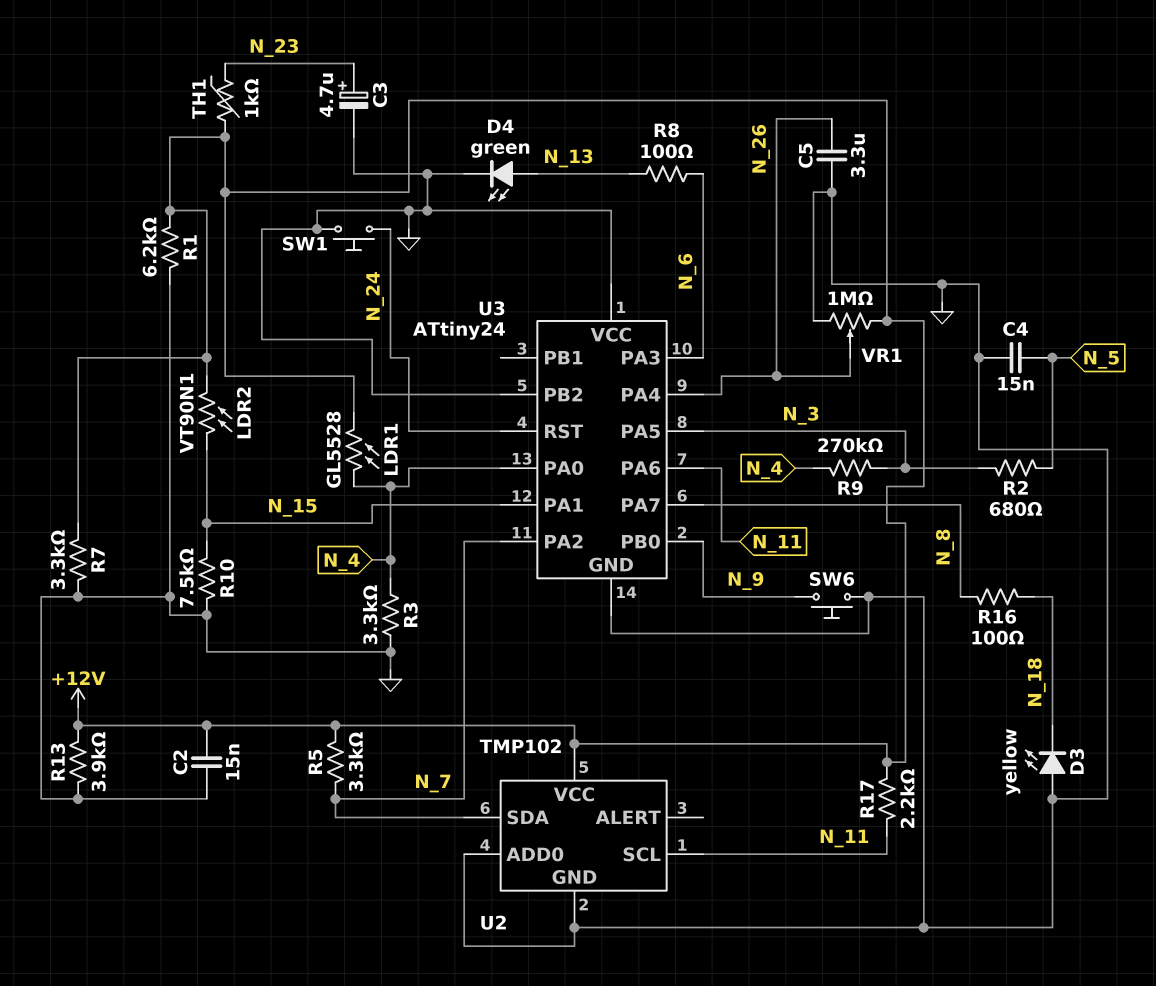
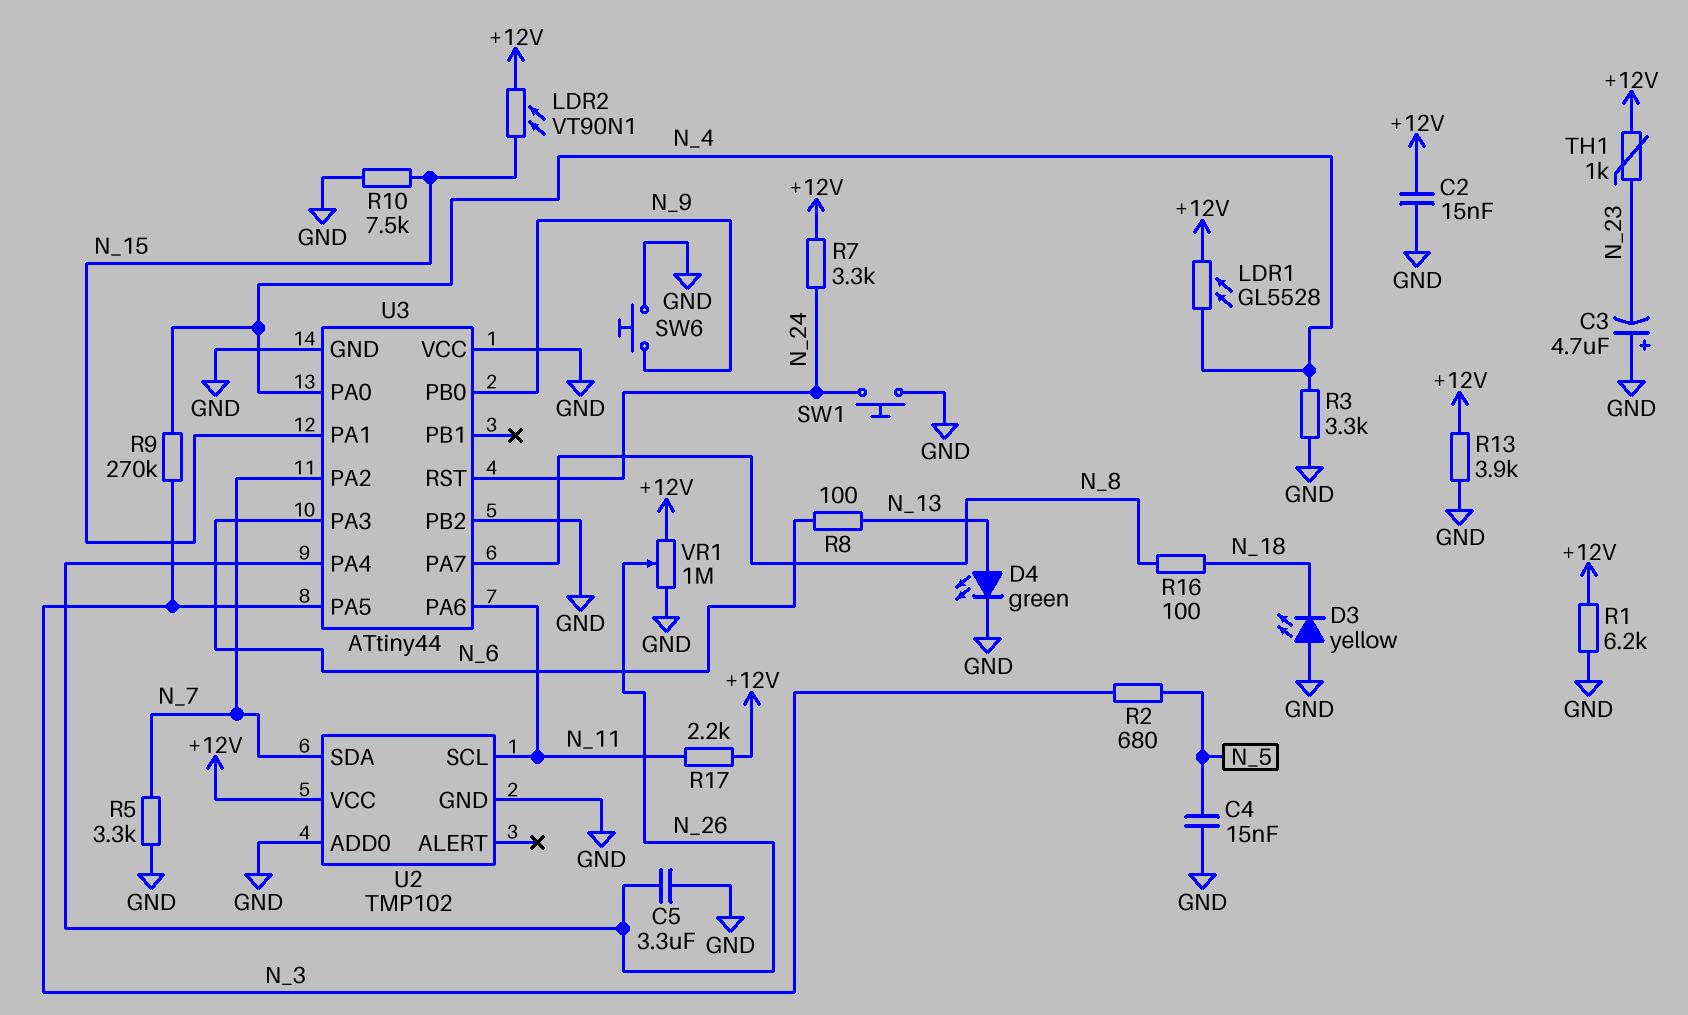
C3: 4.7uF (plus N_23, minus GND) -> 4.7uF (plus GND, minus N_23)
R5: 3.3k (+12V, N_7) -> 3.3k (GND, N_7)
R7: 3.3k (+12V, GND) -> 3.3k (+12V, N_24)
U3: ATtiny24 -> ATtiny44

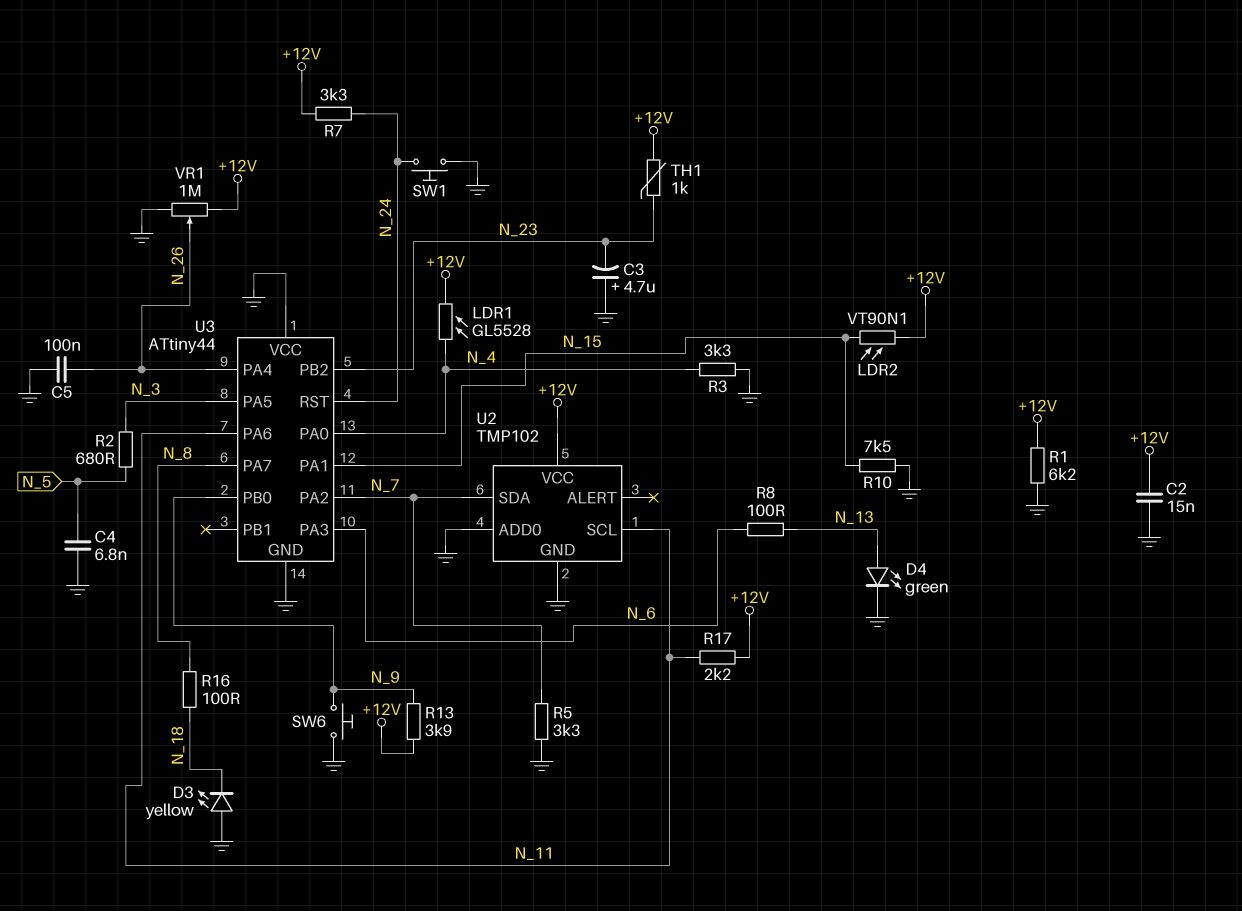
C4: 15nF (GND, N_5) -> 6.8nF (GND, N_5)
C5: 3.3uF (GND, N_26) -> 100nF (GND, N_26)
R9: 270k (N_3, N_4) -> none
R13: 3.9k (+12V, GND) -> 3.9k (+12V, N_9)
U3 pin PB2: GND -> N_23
--
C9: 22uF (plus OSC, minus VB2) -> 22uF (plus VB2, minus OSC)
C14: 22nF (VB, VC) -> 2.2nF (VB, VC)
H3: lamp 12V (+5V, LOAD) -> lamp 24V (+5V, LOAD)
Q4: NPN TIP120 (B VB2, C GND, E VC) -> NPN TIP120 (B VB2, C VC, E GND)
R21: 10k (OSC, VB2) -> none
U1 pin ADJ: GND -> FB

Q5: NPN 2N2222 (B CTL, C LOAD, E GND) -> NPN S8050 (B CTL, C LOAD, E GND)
--
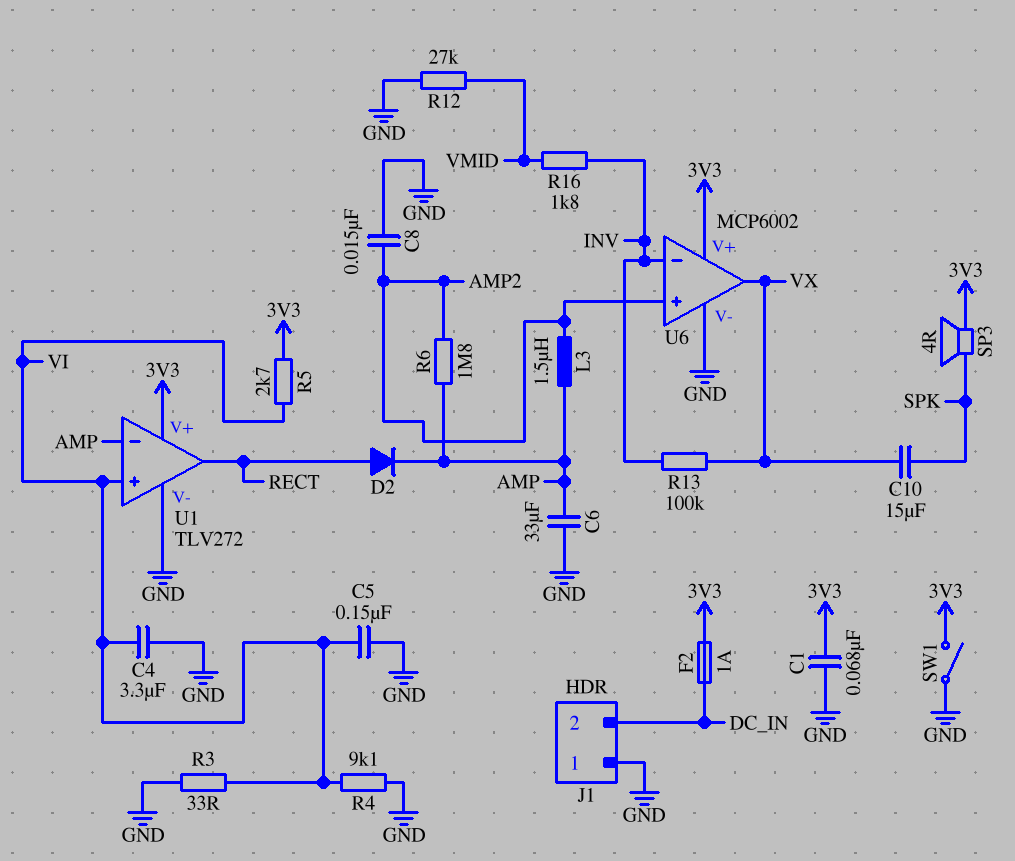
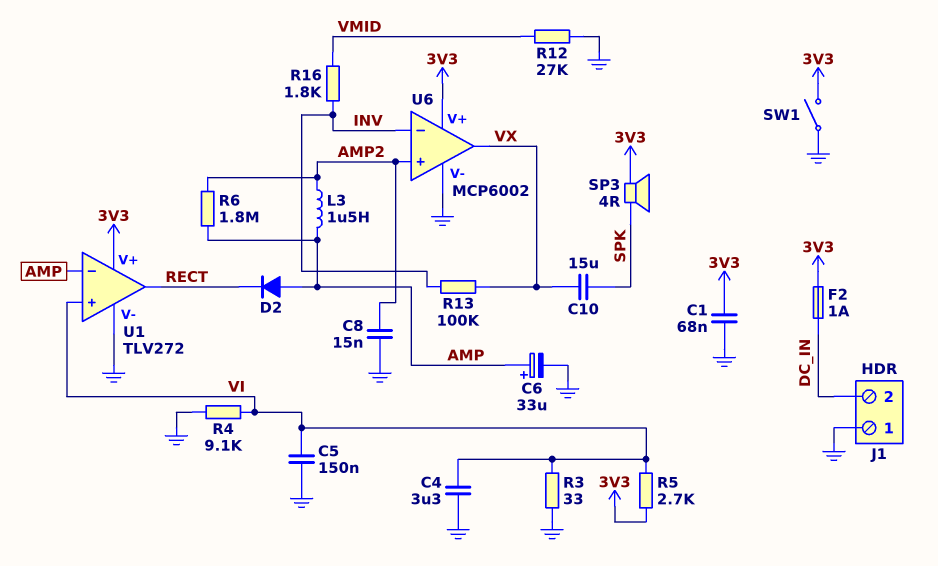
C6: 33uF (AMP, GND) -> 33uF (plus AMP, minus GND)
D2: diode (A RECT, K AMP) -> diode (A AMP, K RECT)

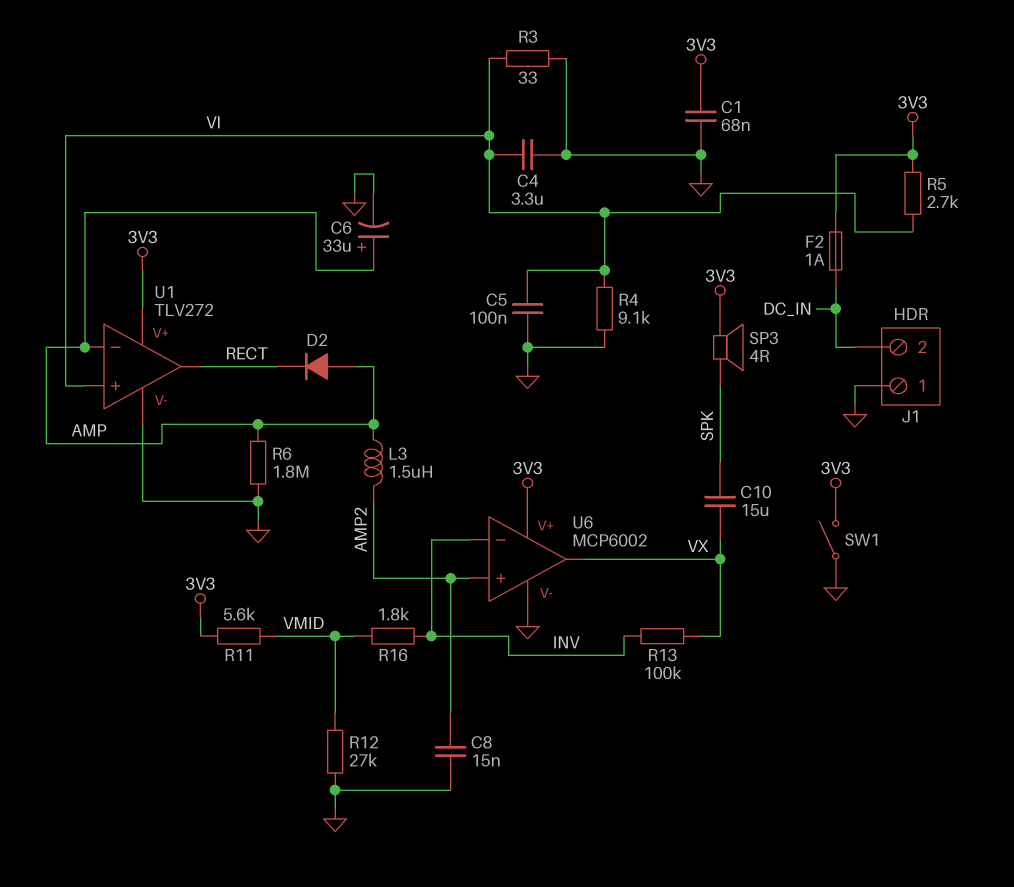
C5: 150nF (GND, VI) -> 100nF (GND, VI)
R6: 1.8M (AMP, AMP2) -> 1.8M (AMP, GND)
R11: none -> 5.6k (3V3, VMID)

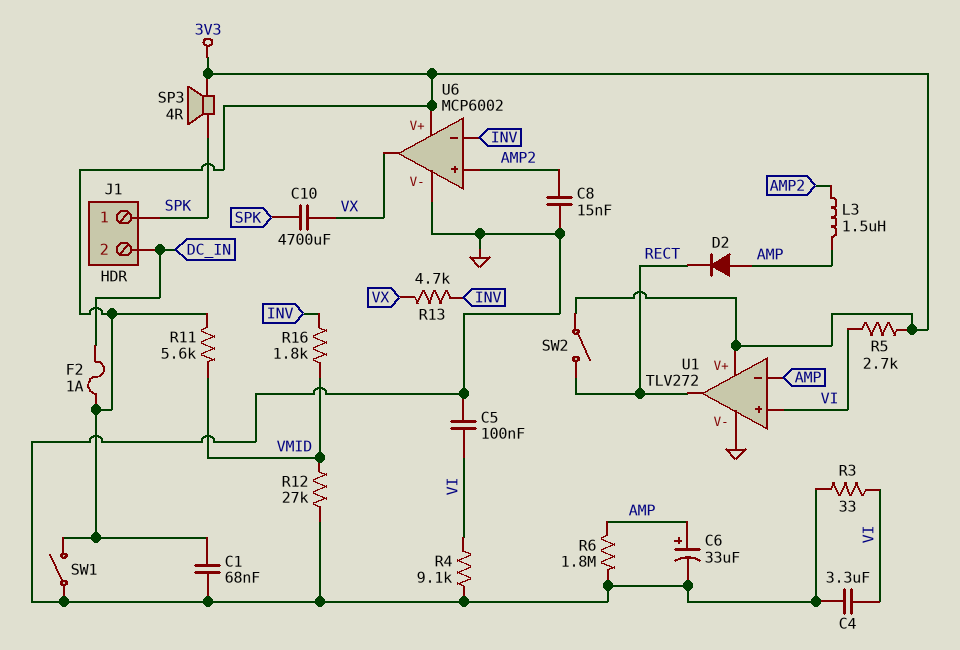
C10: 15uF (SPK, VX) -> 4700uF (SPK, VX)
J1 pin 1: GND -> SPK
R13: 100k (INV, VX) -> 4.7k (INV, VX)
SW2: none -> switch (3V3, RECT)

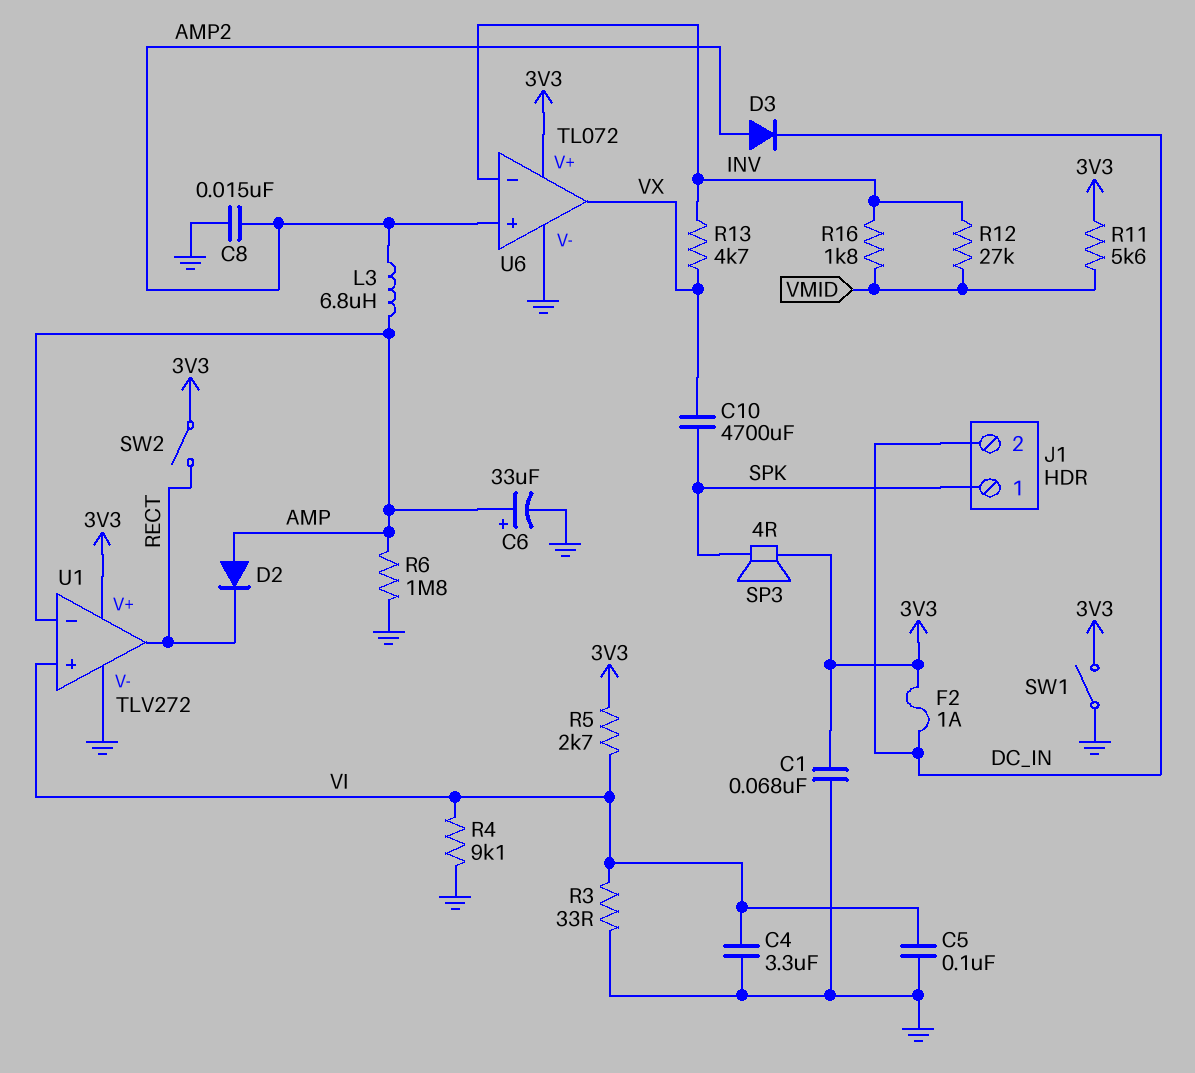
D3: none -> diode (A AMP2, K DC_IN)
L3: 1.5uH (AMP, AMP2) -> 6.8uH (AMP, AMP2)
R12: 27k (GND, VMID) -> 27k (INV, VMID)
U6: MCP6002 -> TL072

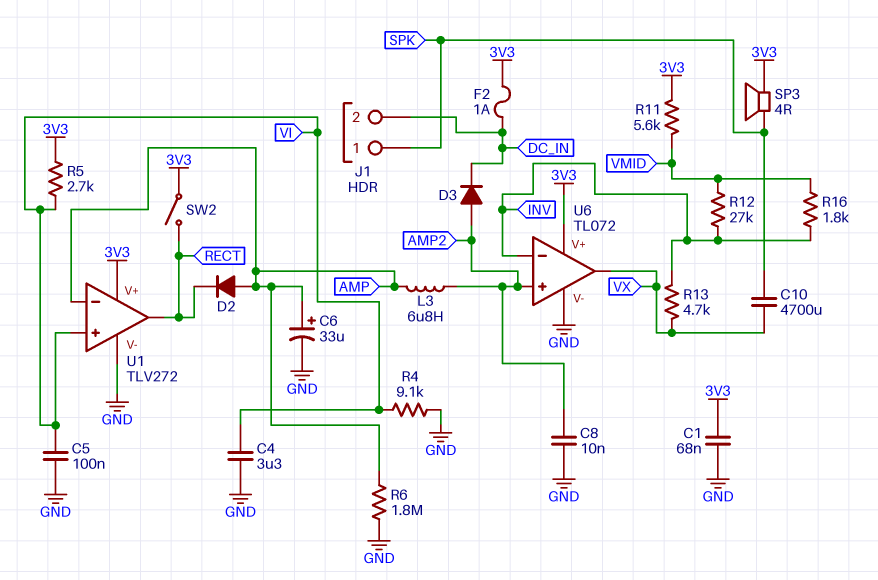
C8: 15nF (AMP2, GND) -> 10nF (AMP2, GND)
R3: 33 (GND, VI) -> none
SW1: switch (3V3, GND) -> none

**Exercise goal**
Where in the entries does the word "minus" occur? Copy out each line that has it.

**Task solution**
C3: 4.7uF (plus N_23, minus GND) -> 4.7uF (plus GND, minus N_23)
C9: 22uF (plus OSC, minus VB2) -> 22uF (plus VB2, minus OSC)
C6: 33uF (AMP, GND) -> 33uF (plus AMP, minus GND)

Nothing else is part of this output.